= Exercise =
Collect from the data below each line with "VBUS".

= Data provided =
- - -

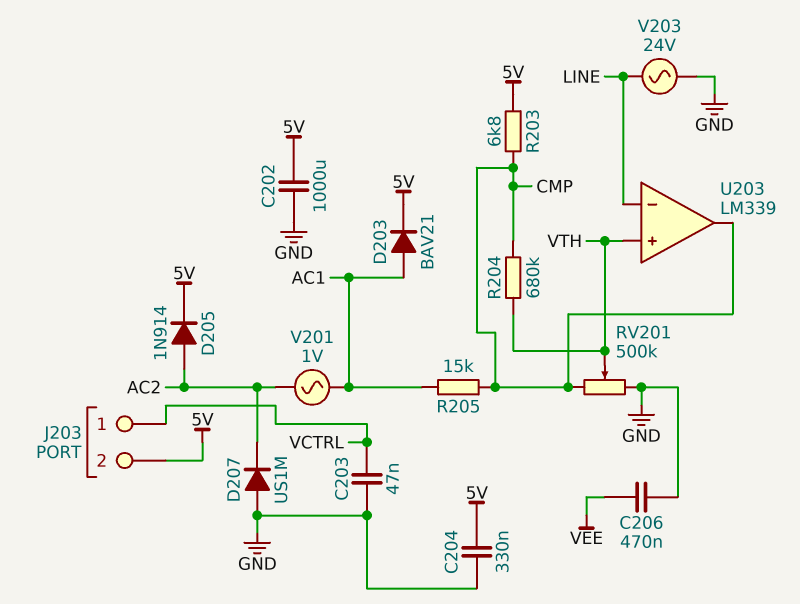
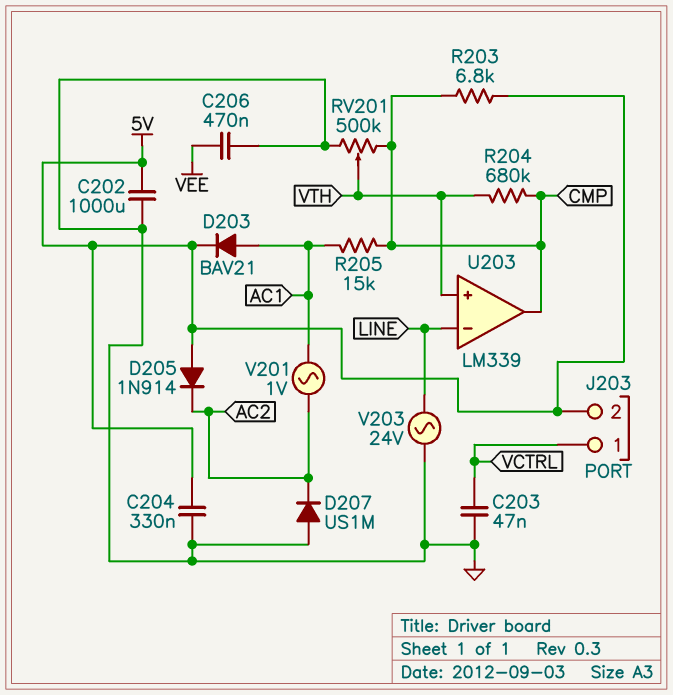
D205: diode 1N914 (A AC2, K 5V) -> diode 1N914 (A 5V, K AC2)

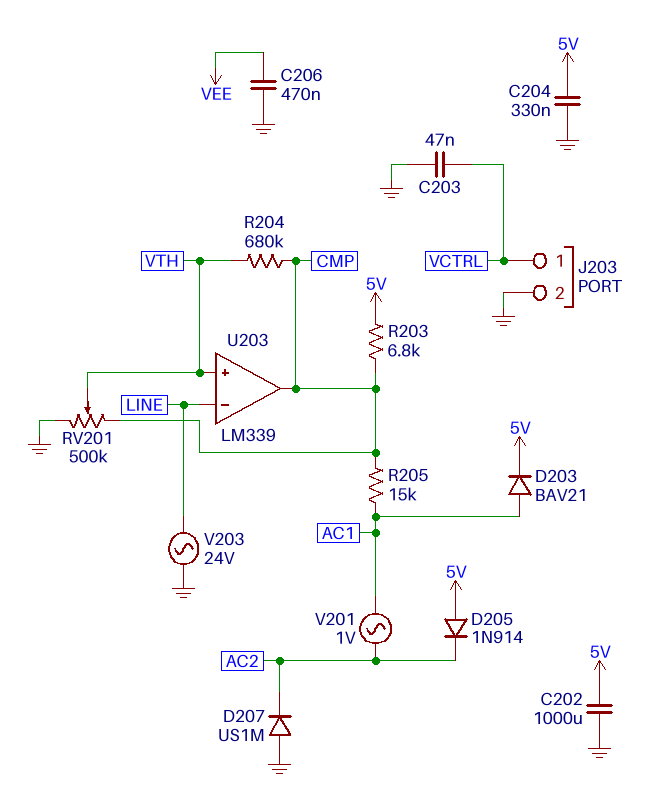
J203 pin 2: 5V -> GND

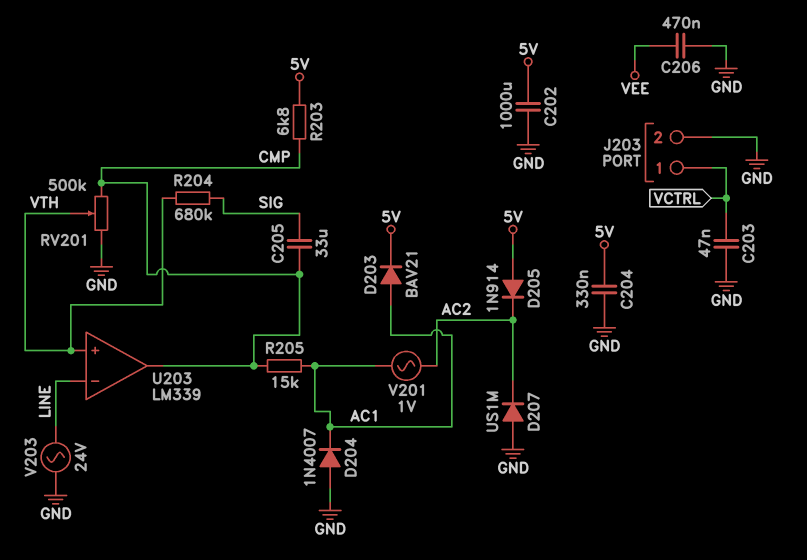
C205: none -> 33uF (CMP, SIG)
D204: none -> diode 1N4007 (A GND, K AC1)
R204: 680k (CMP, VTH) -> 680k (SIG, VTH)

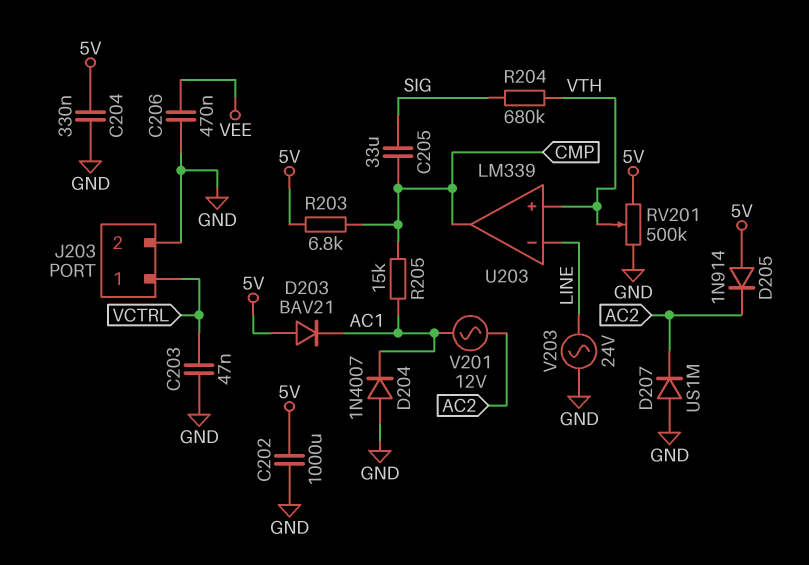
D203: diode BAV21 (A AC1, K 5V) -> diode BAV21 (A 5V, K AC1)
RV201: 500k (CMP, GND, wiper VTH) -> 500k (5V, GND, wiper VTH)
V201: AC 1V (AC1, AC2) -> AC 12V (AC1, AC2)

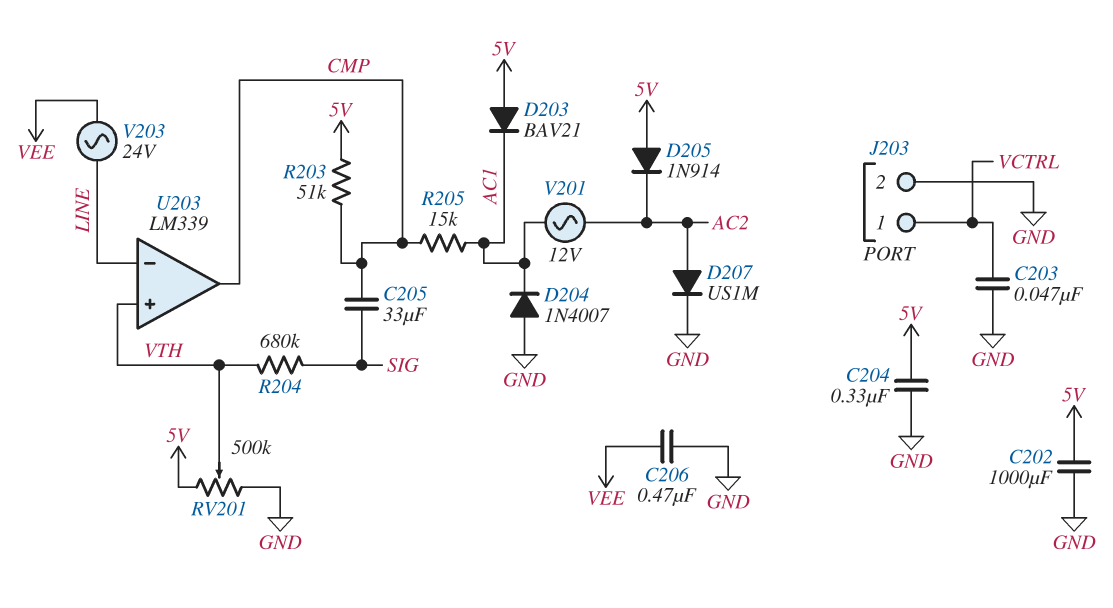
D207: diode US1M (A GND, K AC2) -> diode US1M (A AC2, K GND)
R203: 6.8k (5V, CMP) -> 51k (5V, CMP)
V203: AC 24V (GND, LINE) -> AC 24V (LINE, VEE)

- - -

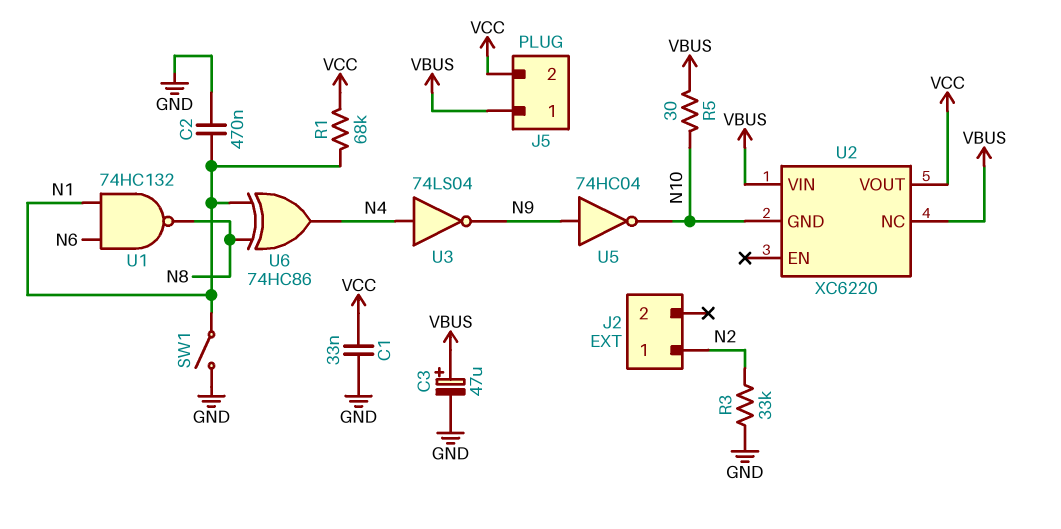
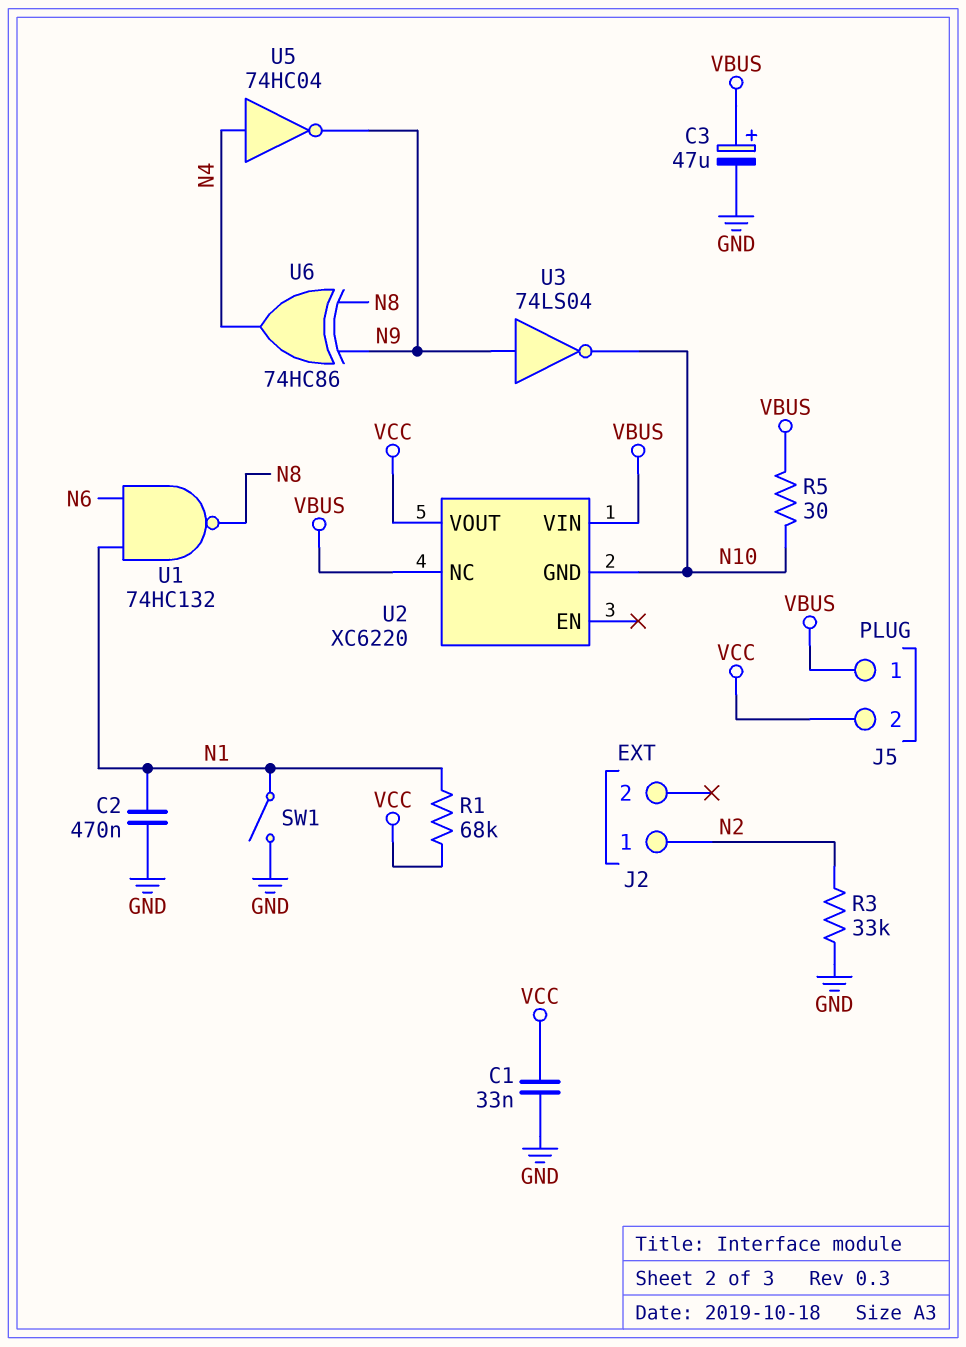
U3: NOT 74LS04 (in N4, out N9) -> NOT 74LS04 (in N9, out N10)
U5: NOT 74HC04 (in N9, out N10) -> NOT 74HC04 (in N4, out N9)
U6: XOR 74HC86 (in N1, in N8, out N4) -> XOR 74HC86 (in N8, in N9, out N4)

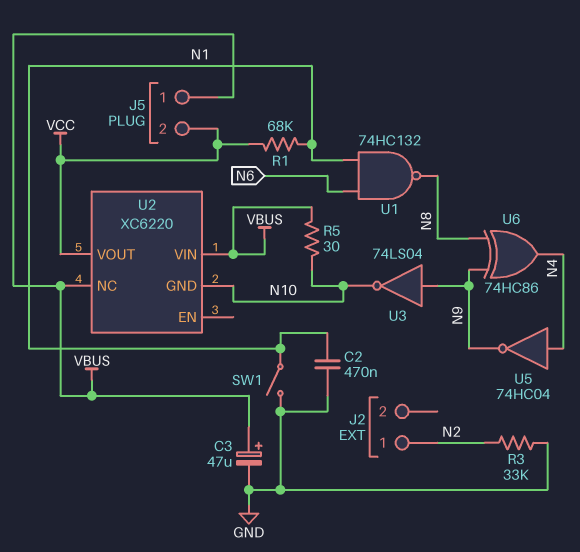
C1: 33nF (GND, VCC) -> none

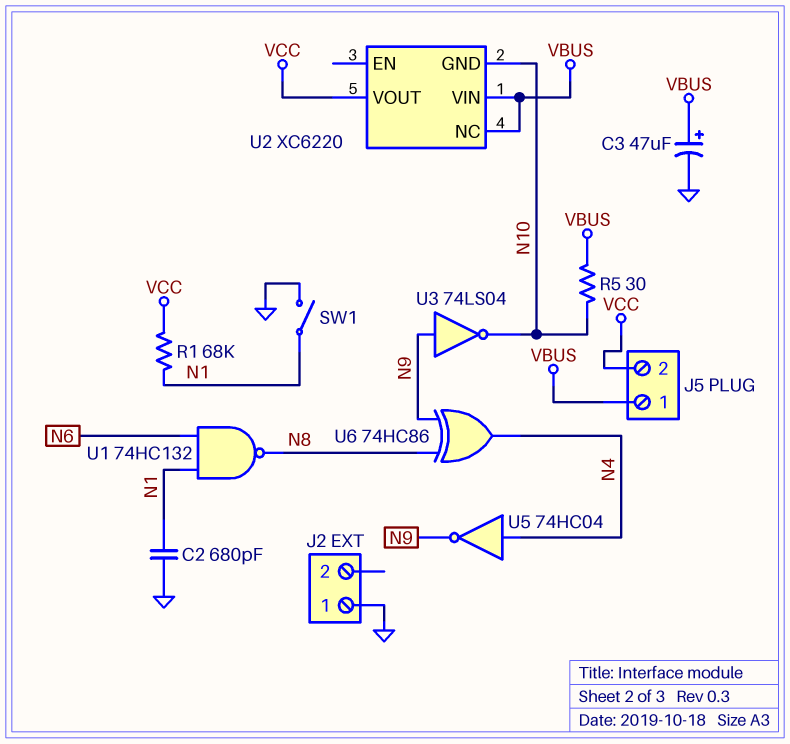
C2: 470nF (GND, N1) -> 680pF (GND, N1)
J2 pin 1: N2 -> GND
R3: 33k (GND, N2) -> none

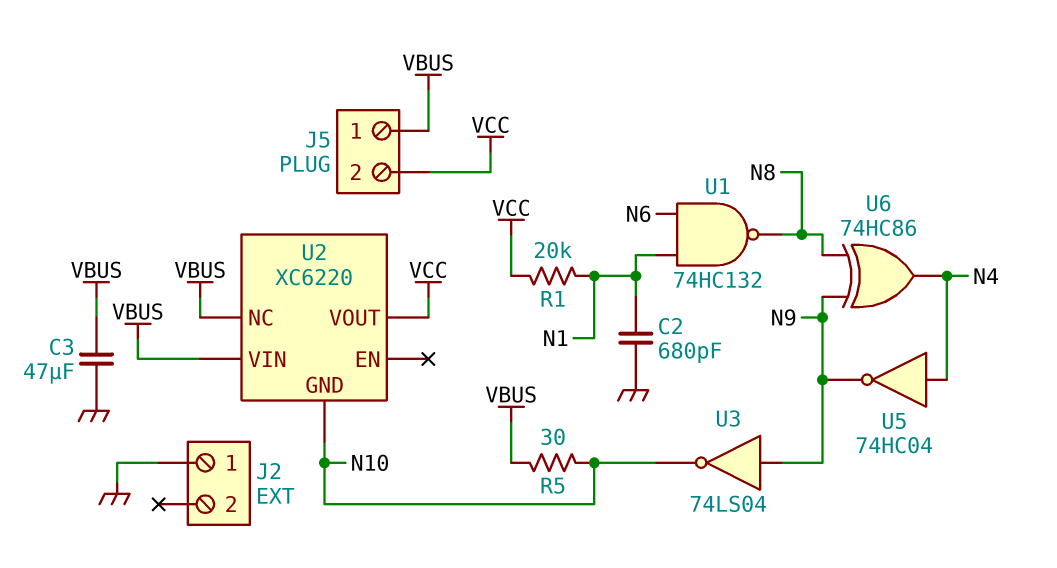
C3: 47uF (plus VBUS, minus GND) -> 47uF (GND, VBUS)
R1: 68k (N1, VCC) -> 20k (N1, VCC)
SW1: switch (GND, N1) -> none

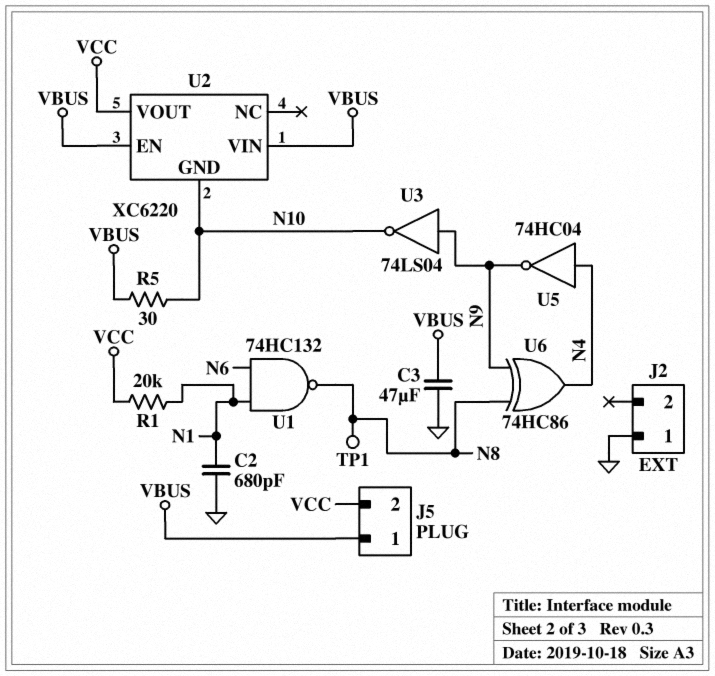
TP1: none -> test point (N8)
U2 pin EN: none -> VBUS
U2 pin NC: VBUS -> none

- - -

= Output for this task =
C3: 47uF (plus VBUS, minus GND) -> 47uF (GND, VBUS)
U2 pin EN: none -> VBUS
U2 pin NC: VBUS -> none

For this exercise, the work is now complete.